YOUR OBJECTIVE:
The following data is to be repeated exactly, its pictures excluded.

EXERCISE DATA:
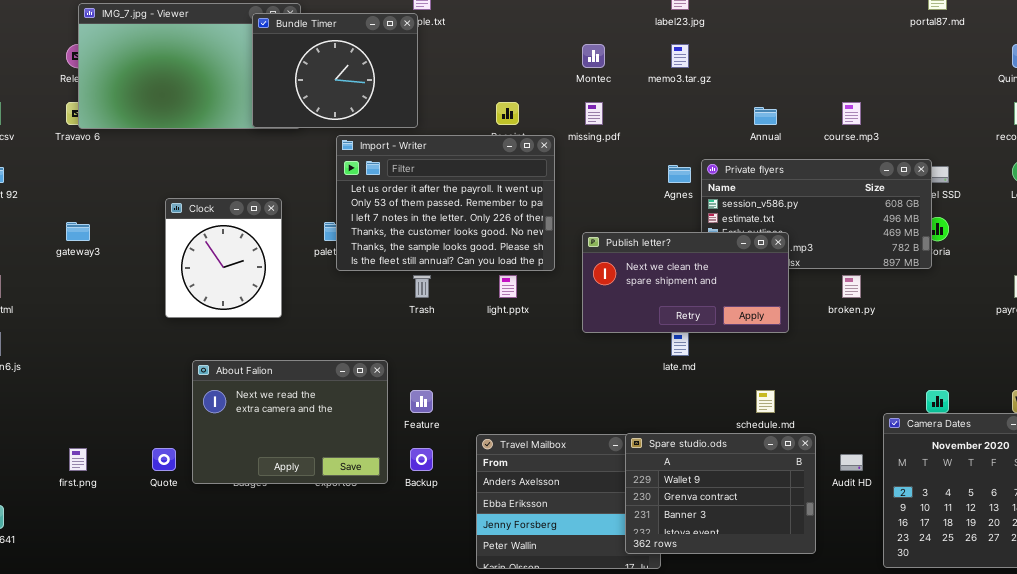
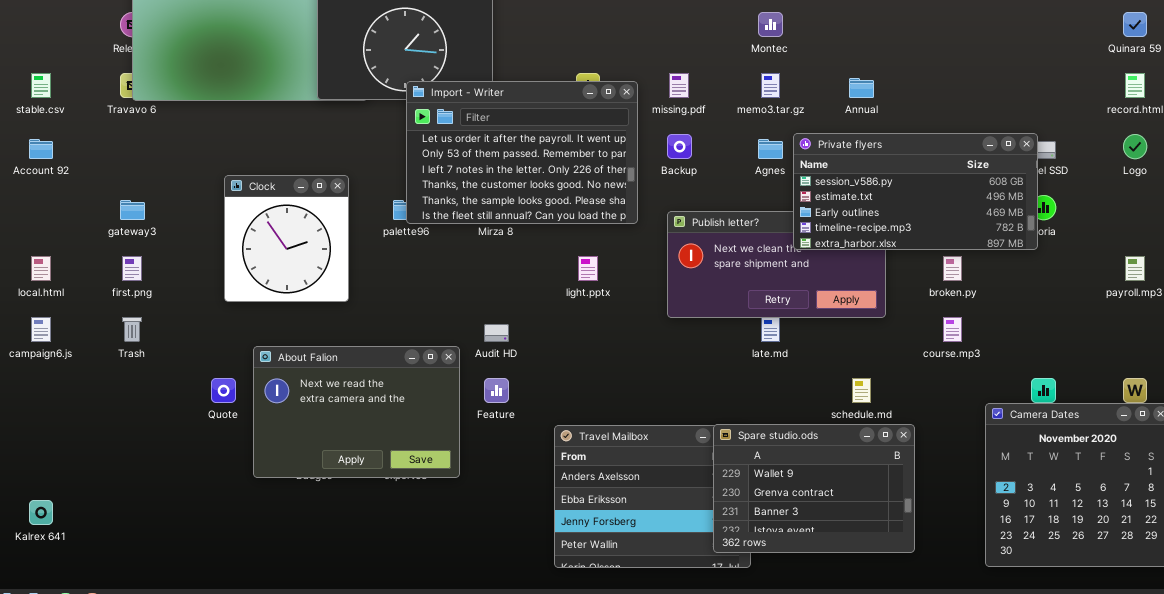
Montec: [582,44,605,68] -> [758,12,783,37], moved
memo3.tar.gz: [671,44,689,68] -> [761,73,780,98], moved
course.mp3: [842,102,861,125] -> [943,317,962,342], moved
Import - Writer: [336,135,555,271] -> [406,81,638,224], moved
Private flyers: [701,159,932,269] -> [793,133,1038,250], raised
Trash: [413,275,431,298] -> [122,317,142,342], moved
first.png: [69,448,87,471] -> [122,256,142,281], moved
Quote: [152,448,176,471] -> [211,378,236,403], moved
Backup: [410,448,433,471] -> [667,134,692,159], moved
Audit HD: [840,454,863,471] -> [484,324,509,342], moved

OUTPUT FOR THIS TASK:
Montec: [582,44,605,68] -> [758,12,783,37], moved
memo3.tar.gz: [671,44,689,68] -> [761,73,780,98], moved
course.mp3: [842,102,861,125] -> [943,317,962,342], moved
Import - Writer: [336,135,555,271] -> [406,81,638,224], moved
Private flyers: [701,159,932,269] -> [793,133,1038,250], raised
Trash: [413,275,431,298] -> [122,317,142,342], moved
first.png: [69,448,87,471] -> [122,256,142,281], moved
Quote: [152,448,176,471] -> [211,378,236,403], moved
Backup: [410,448,433,471] -> [667,134,692,159], moved
Audit HD: [840,454,863,471] -> [484,324,509,342], moved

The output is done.